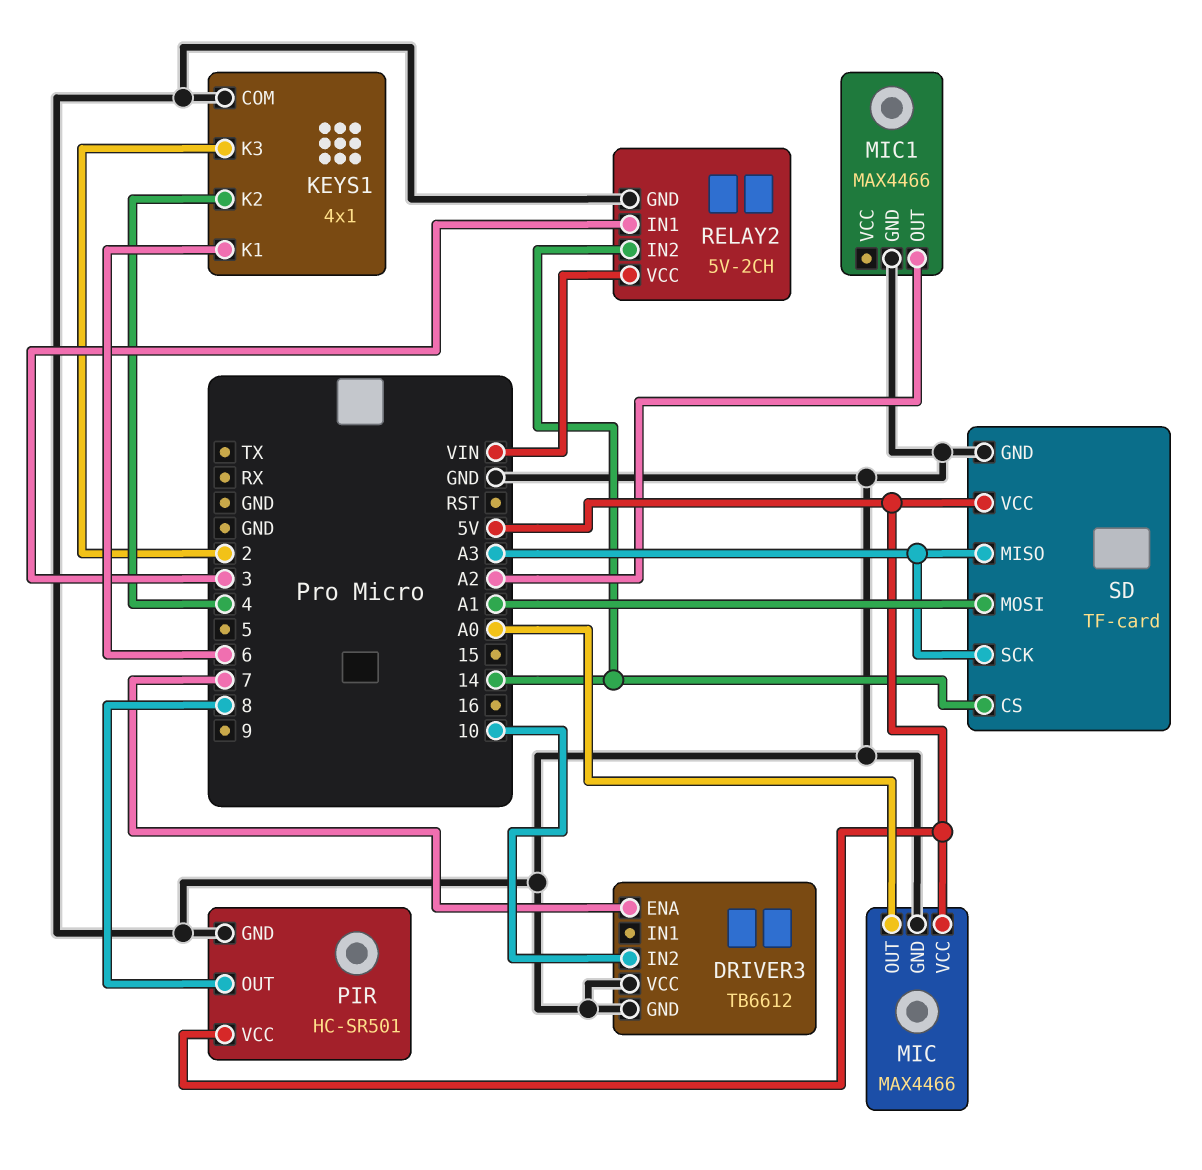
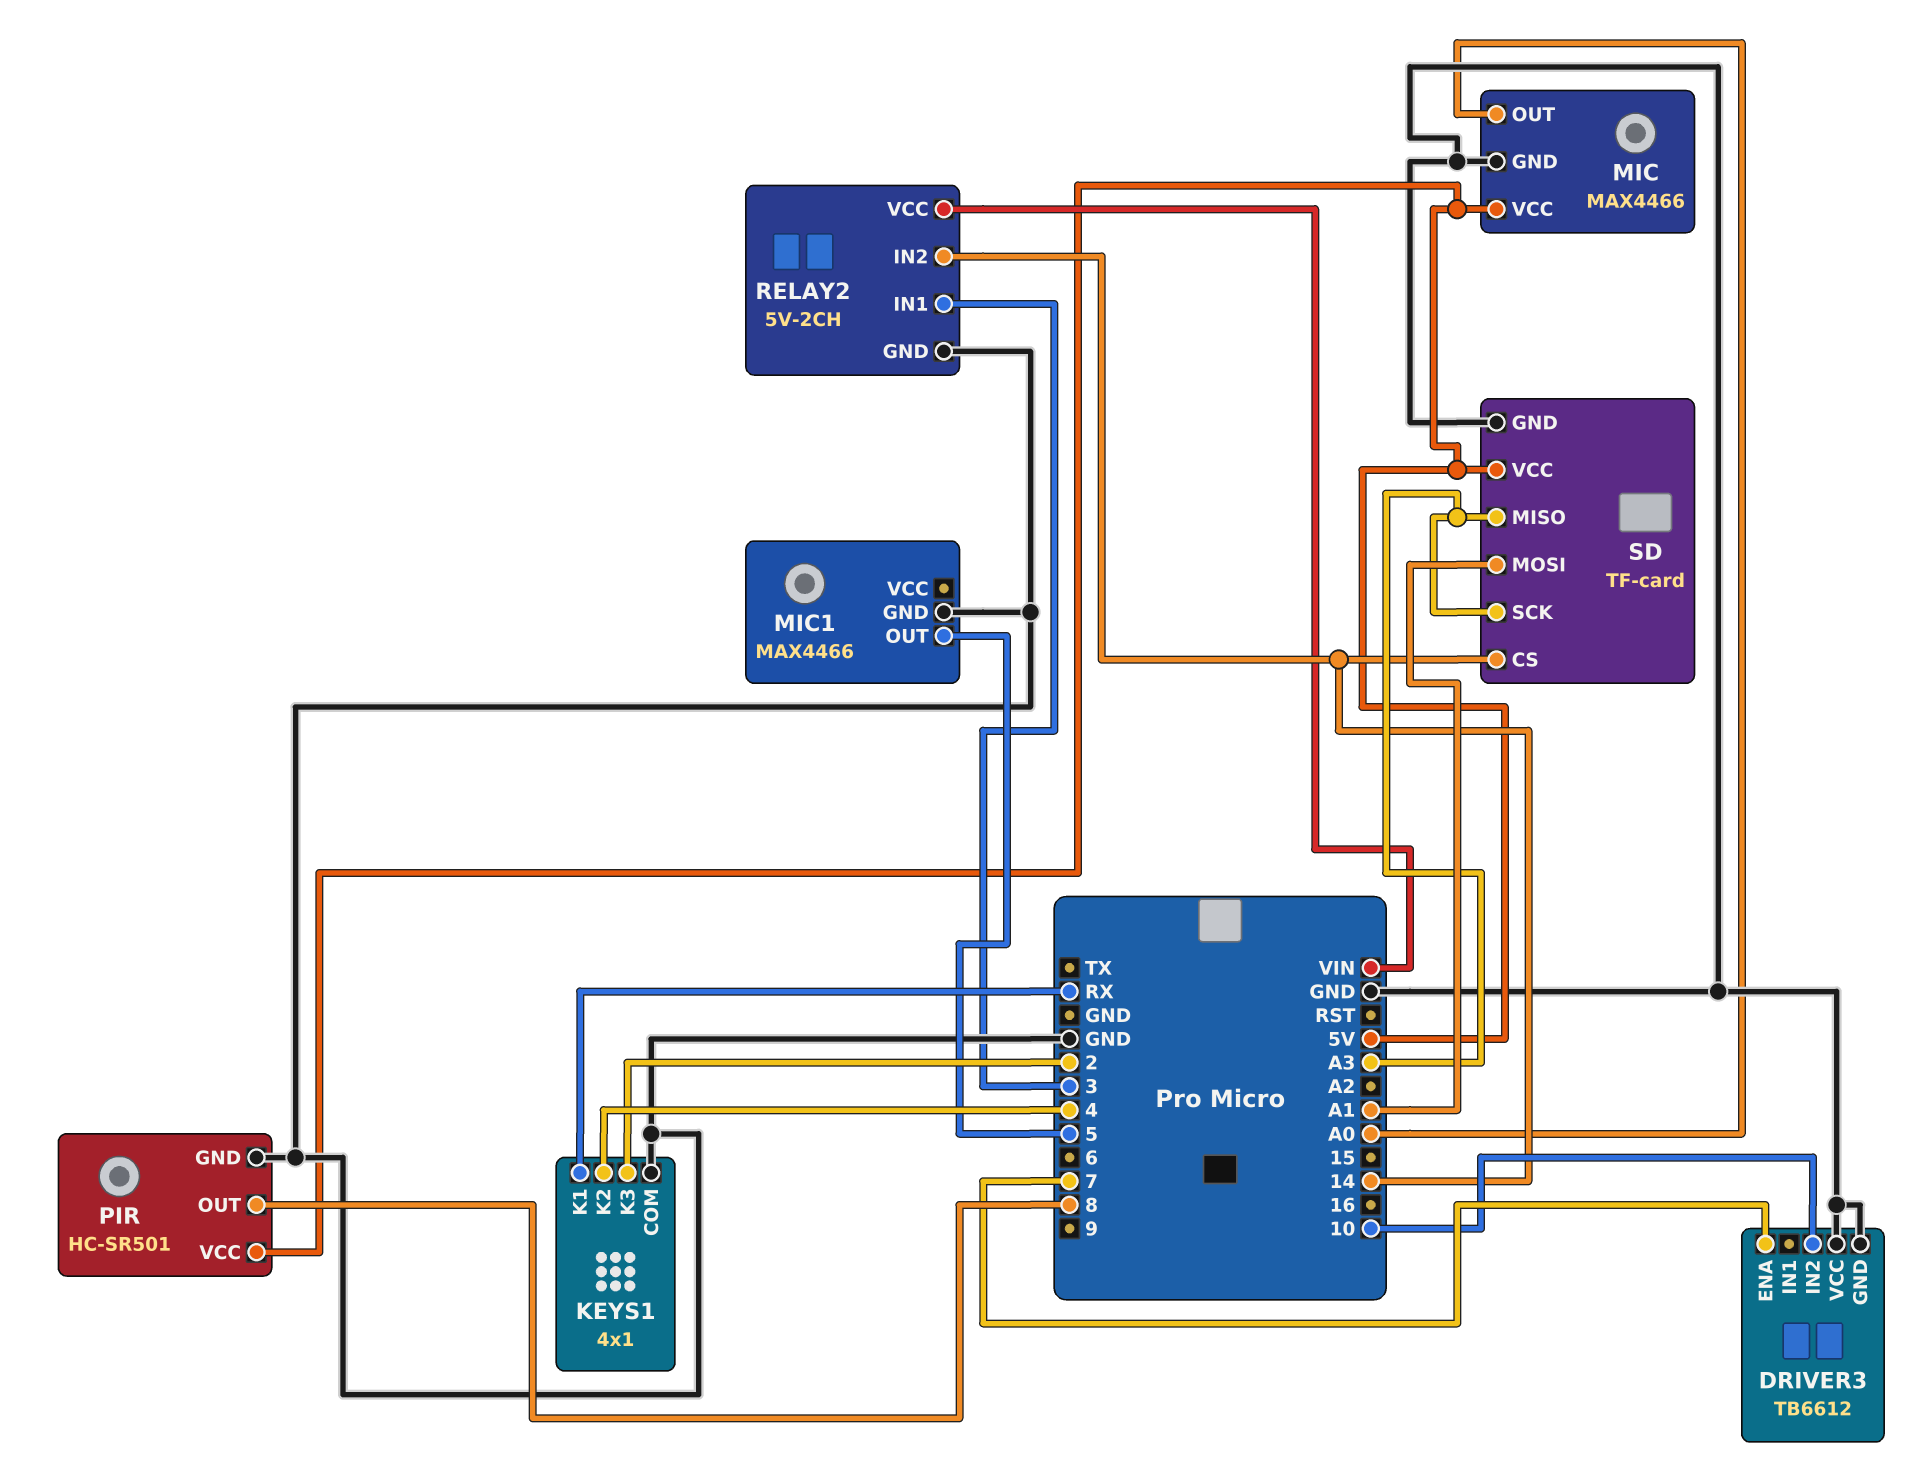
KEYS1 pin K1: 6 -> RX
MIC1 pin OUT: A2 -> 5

* * *

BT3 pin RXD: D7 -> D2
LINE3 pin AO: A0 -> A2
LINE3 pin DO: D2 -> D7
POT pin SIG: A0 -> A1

==

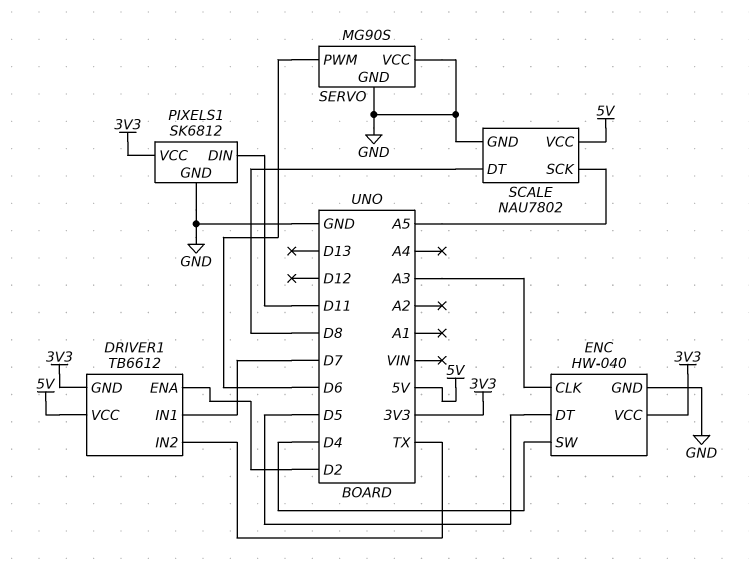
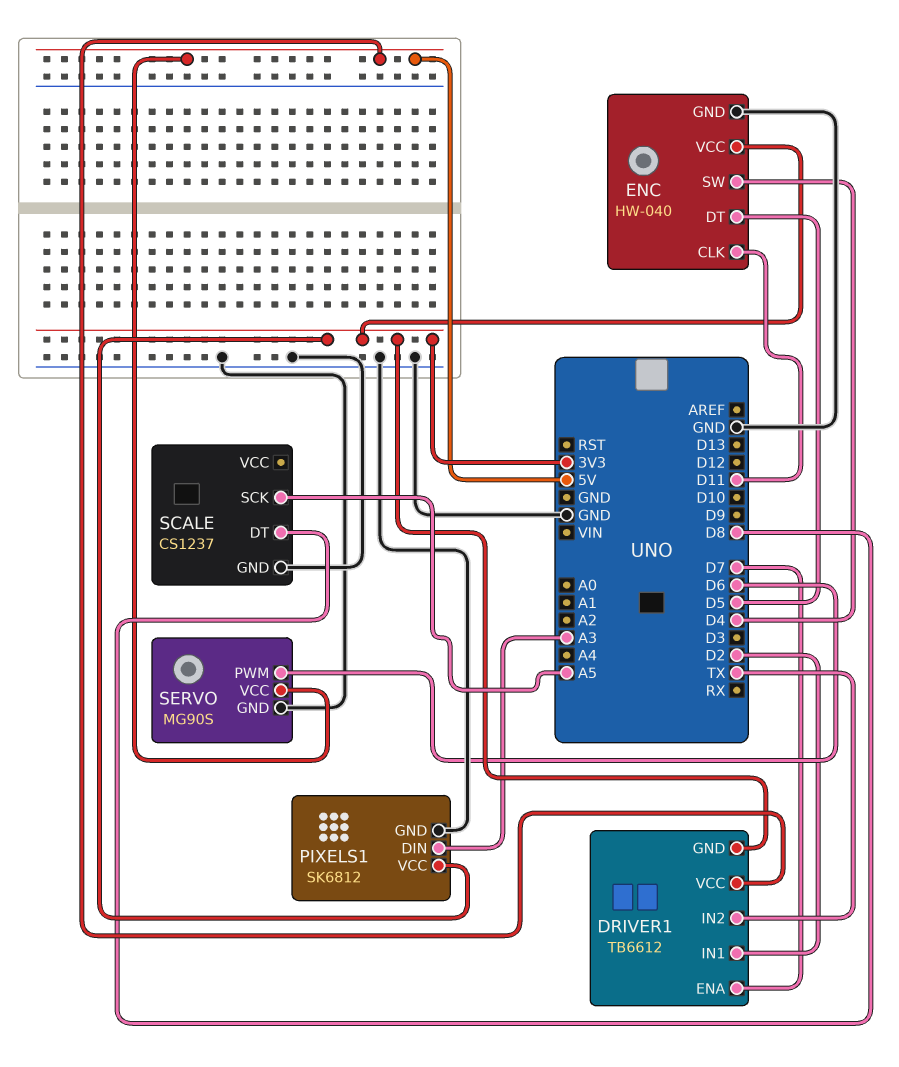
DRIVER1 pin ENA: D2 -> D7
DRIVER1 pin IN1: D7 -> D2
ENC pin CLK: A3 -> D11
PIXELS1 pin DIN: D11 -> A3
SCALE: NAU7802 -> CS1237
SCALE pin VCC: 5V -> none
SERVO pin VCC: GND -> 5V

### [WORK REQUEST]
Which lines in the data hold the string "SCALE"? Copy each of them.

### [REPLY]
SCALE: NAU7802 -> CS1237
SCALE pin VCC: 5V -> none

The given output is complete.